SUPPLIED INFORMATION.
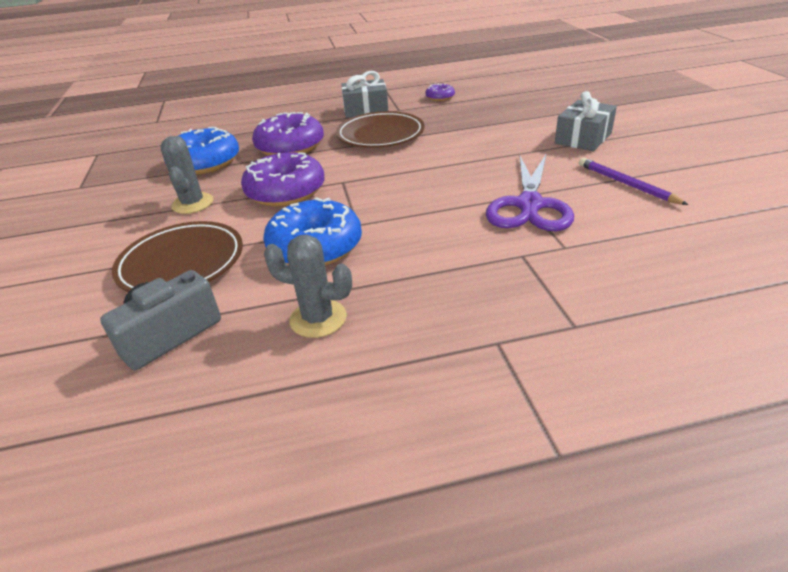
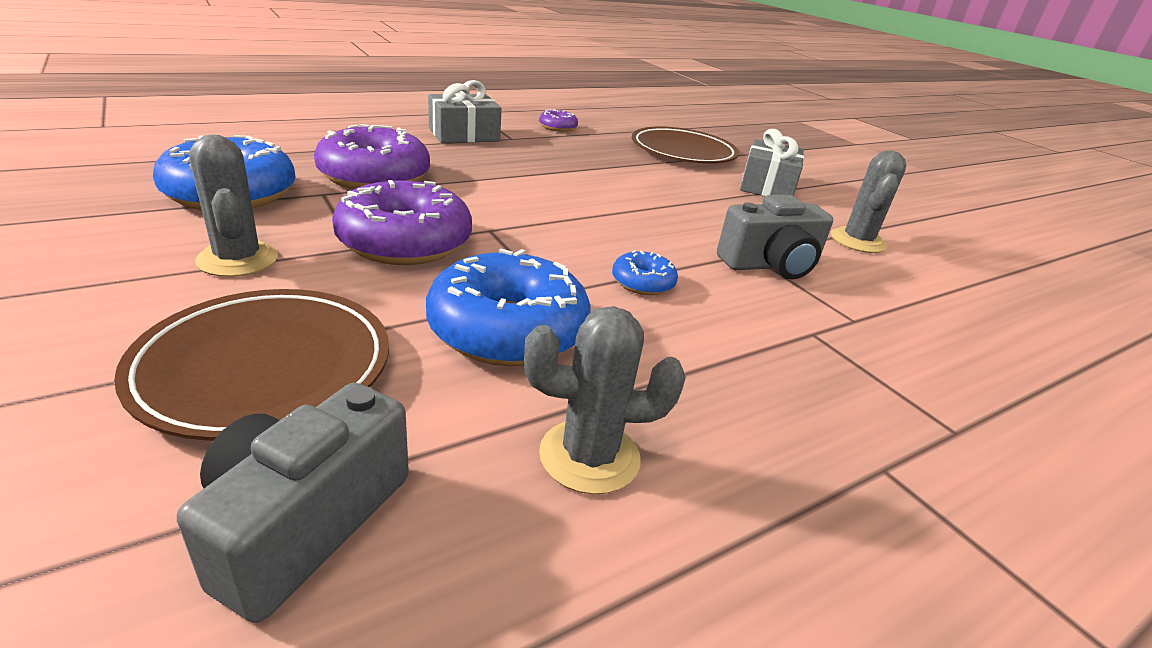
camera: 25 degrees left, 5 degrees down
(380, 135) = (507, 168): brown plate -> brown plate (683, 152)
(421, 218) = (643, 283): none -> blue donut
(529, 205) = (770, 265): purple scissors -> grey camera
(626, 184) = (857, 241): purple pencil -> grey cactus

EXERCISE AIM. Starting at the line that contains "(421, 218) = (643, 283): none -> blue donut", repeat each line exactly through the last one in the listing. Include both of those lines and nothing more.

TASK SOLUTION.
(421, 218) = (643, 283): none -> blue donut
(529, 205) = (770, 265): purple scissors -> grey camera
(626, 184) = (857, 241): purple pencil -> grey cactus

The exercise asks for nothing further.